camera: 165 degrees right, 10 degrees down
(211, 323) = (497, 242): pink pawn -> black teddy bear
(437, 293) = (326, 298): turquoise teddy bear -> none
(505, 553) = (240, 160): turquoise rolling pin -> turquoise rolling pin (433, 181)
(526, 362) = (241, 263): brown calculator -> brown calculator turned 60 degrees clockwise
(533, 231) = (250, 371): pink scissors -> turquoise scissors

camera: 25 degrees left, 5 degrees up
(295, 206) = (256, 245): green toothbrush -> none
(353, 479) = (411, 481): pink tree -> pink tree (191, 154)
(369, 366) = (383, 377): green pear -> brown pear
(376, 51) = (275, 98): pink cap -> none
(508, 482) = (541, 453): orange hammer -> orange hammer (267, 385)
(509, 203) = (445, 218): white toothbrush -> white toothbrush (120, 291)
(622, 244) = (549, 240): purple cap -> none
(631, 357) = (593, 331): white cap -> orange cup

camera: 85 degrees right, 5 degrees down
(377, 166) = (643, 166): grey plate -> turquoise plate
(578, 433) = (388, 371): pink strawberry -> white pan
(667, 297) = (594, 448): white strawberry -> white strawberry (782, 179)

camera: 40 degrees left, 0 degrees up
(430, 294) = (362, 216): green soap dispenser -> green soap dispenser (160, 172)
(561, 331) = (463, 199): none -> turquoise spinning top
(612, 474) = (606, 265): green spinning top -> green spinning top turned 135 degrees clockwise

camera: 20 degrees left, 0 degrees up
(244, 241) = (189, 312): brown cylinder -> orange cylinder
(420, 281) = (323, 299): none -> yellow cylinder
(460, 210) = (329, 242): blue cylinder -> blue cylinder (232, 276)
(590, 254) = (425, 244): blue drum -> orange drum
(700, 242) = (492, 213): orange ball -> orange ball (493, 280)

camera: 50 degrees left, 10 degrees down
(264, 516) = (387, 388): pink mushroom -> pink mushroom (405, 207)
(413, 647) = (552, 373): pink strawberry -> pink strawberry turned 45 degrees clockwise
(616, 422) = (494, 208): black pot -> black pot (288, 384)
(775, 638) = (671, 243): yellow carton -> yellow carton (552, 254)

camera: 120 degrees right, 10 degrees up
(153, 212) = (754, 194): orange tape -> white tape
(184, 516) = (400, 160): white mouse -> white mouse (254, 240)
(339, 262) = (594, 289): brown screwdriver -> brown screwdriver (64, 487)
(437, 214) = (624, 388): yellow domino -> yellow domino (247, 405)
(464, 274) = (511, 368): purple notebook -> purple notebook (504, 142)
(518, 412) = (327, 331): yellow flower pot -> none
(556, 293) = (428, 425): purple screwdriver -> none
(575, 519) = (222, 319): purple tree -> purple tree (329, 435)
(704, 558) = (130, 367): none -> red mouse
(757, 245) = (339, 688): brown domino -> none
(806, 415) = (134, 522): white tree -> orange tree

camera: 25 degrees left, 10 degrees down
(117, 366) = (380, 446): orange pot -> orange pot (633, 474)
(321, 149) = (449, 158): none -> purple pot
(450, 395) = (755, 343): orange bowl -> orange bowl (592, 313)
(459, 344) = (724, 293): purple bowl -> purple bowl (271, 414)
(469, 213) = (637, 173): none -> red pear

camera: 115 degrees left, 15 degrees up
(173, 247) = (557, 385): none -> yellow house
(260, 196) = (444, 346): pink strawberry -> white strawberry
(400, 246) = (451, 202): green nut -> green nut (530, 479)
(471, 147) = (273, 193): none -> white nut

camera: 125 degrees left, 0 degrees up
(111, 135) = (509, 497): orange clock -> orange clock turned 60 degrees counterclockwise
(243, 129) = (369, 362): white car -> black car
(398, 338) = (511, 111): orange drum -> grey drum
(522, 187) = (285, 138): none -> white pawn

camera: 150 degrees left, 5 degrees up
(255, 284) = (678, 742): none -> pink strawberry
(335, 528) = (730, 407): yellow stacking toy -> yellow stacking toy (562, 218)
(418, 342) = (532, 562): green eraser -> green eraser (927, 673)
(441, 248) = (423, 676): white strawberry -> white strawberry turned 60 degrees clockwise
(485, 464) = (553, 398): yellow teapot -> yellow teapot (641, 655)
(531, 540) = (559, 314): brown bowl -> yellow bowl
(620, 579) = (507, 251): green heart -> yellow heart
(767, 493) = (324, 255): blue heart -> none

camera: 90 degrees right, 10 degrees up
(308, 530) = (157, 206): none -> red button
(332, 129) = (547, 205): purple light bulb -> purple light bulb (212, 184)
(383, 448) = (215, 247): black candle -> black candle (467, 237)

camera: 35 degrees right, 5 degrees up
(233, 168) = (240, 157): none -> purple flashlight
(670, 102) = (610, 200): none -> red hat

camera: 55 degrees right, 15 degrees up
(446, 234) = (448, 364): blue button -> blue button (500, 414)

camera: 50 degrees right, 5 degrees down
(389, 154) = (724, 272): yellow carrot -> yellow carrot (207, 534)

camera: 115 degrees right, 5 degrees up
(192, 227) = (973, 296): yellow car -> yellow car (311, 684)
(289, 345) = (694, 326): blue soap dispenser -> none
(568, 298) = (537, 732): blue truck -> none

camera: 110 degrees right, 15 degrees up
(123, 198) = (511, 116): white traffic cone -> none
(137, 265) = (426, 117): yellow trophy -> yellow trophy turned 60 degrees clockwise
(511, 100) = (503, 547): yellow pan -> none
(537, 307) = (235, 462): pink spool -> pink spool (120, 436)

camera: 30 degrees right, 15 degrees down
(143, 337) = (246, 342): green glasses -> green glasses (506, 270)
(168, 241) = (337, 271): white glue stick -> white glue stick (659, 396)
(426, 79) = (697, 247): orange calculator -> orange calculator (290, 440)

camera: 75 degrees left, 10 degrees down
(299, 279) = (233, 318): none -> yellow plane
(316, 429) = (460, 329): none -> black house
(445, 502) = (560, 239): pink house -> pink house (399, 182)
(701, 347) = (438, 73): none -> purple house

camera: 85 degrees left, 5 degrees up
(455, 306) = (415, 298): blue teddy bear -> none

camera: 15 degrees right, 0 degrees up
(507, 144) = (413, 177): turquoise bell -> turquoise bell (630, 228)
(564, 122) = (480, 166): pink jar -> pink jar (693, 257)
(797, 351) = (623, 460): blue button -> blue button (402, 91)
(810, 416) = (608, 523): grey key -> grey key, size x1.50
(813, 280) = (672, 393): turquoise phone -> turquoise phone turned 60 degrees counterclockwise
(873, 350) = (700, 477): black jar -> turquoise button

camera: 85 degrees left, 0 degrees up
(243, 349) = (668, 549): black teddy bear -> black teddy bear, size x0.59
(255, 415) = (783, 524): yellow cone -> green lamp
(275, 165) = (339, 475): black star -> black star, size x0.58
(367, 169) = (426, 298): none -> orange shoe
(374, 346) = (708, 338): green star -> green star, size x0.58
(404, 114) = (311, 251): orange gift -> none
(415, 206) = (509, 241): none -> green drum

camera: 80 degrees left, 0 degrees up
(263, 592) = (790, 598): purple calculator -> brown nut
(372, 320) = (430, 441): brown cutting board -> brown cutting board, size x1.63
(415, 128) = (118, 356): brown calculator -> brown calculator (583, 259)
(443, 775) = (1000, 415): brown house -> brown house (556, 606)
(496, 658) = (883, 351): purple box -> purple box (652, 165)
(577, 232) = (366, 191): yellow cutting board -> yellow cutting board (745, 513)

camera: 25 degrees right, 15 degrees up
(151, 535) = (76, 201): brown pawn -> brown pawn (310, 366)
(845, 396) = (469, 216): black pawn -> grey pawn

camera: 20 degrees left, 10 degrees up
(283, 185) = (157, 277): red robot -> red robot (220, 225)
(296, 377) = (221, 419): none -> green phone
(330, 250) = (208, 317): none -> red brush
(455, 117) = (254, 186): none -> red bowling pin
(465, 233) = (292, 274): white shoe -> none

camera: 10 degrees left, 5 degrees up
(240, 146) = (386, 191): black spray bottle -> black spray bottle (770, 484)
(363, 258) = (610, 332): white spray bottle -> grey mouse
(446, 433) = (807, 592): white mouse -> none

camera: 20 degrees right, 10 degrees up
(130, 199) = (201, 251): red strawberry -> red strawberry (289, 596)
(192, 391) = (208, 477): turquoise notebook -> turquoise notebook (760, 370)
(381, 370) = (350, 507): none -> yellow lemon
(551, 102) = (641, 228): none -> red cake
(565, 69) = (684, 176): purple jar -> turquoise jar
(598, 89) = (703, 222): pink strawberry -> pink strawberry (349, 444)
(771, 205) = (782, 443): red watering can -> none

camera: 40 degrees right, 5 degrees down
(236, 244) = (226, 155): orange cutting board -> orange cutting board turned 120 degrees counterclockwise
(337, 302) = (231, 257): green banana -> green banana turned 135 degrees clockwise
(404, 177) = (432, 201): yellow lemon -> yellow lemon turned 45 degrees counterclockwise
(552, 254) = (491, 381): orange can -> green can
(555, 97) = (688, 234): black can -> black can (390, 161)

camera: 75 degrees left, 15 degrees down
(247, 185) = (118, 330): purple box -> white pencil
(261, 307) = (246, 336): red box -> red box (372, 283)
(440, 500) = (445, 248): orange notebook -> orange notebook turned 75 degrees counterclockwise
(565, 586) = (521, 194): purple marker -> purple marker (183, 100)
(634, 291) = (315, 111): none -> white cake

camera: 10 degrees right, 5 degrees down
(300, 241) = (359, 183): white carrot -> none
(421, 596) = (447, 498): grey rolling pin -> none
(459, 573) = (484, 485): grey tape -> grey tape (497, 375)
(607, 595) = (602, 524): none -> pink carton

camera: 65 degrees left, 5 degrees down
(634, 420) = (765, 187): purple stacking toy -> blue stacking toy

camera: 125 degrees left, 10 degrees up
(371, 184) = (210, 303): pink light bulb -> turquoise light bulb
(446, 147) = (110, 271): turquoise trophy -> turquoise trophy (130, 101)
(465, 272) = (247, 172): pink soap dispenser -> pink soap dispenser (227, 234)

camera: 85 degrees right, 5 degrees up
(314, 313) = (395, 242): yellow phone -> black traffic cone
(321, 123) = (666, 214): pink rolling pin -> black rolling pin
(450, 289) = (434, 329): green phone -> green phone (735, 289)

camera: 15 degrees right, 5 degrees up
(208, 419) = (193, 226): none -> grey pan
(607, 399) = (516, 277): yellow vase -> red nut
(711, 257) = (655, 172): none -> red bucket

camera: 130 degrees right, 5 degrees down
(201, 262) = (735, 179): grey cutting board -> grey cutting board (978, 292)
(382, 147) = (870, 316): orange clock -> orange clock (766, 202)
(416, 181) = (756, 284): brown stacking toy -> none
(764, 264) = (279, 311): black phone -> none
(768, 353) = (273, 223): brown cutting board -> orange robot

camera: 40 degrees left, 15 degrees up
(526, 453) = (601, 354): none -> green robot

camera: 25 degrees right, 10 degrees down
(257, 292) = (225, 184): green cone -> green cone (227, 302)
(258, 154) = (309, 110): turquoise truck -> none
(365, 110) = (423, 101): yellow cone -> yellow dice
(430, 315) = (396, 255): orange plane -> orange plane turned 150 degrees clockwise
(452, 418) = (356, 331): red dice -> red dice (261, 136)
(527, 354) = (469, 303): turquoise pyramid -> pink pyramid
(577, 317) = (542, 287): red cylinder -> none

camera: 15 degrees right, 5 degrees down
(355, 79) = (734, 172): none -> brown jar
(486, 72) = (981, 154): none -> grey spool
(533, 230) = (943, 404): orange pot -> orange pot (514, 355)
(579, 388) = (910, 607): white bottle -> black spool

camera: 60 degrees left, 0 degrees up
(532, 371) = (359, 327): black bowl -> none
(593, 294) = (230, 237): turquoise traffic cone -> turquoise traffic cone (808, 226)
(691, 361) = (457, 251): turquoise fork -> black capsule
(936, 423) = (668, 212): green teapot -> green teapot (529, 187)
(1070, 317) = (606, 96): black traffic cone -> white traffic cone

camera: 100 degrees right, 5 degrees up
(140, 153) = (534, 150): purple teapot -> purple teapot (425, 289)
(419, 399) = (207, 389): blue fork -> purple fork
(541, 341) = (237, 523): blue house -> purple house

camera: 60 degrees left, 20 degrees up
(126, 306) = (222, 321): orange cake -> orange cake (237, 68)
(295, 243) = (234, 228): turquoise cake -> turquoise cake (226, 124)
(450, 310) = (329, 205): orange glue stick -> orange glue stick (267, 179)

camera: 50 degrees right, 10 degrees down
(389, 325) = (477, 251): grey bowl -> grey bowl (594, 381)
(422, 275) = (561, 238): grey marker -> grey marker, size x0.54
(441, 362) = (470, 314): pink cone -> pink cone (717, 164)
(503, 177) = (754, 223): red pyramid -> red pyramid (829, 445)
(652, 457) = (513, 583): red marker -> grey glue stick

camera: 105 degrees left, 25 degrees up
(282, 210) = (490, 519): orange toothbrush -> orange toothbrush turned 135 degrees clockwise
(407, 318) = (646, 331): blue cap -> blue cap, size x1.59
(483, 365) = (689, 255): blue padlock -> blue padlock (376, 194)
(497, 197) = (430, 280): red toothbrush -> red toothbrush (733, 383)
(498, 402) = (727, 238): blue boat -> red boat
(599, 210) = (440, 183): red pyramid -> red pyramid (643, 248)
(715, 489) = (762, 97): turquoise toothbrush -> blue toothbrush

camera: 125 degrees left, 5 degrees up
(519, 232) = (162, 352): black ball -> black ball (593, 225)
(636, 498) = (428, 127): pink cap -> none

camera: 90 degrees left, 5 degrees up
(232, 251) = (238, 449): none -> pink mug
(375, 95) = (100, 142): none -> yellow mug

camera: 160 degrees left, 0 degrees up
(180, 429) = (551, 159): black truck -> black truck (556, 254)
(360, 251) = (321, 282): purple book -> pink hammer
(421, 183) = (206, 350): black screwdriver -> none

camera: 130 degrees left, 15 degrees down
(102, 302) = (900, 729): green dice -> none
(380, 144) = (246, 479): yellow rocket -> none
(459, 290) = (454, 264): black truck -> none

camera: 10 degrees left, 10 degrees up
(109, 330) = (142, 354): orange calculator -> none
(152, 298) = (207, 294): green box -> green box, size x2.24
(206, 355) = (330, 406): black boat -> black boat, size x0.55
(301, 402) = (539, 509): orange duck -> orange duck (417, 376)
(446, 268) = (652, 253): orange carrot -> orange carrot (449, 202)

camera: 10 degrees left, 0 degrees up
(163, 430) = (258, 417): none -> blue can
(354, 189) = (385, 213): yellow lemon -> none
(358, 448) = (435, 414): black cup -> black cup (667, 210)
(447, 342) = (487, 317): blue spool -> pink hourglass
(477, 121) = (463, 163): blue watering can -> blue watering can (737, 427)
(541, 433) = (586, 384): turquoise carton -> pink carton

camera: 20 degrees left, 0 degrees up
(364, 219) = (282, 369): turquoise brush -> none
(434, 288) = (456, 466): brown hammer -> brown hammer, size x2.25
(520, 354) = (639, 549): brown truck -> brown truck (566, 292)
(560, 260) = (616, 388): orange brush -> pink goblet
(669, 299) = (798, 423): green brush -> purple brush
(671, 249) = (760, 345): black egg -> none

◆ WHAT IS NEEDED ◆
Beginning at the line with "(308, 530) = (157, 206): none -> red button" and stopping after the line with "(299, 279) = (233, 318): none -> yellow plane", please write out every line of the data above exactly and nothing else.

◆ ANSWER TO THE EXERCISE ◆
(308, 530) = (157, 206): none -> red button
(332, 129) = (547, 205): purple light bulb -> purple light bulb (212, 184)
(383, 448) = (215, 247): black candle -> black candle (467, 237)

camera: 35 degrees right, 5 degrees up
(233, 168) = (240, 157): none -> purple flashlight
(670, 102) = (610, 200): none -> red hat

camera: 55 degrees right, 15 degrees up
(446, 234) = (448, 364): blue button -> blue button (500, 414)

camera: 50 degrees right, 5 degrees down
(389, 154) = (724, 272): yellow carrot -> yellow carrot (207, 534)

camera: 115 degrees right, 5 degrees up
(192, 227) = (973, 296): yellow car -> yellow car (311, 684)
(289, 345) = (694, 326): blue soap dispenser -> none
(568, 298) = (537, 732): blue truck -> none

camera: 110 degrees right, 15 degrees up
(123, 198) = (511, 116): white traffic cone -> none
(137, 265) = (426, 117): yellow trophy -> yellow trophy turned 60 degrees clockwise
(511, 100) = (503, 547): yellow pan -> none
(537, 307) = (235, 462): pink spool -> pink spool (120, 436)

camera: 30 degrees right, 15 degrees down
(143, 337) = (246, 342): green glasses -> green glasses (506, 270)
(168, 241) = (337, 271): white glue stick -> white glue stick (659, 396)
(426, 79) = (697, 247): orange calculator -> orange calculator (290, 440)

camera: 75 degrees left, 10 degrees down
(299, 279) = (233, 318): none -> yellow plane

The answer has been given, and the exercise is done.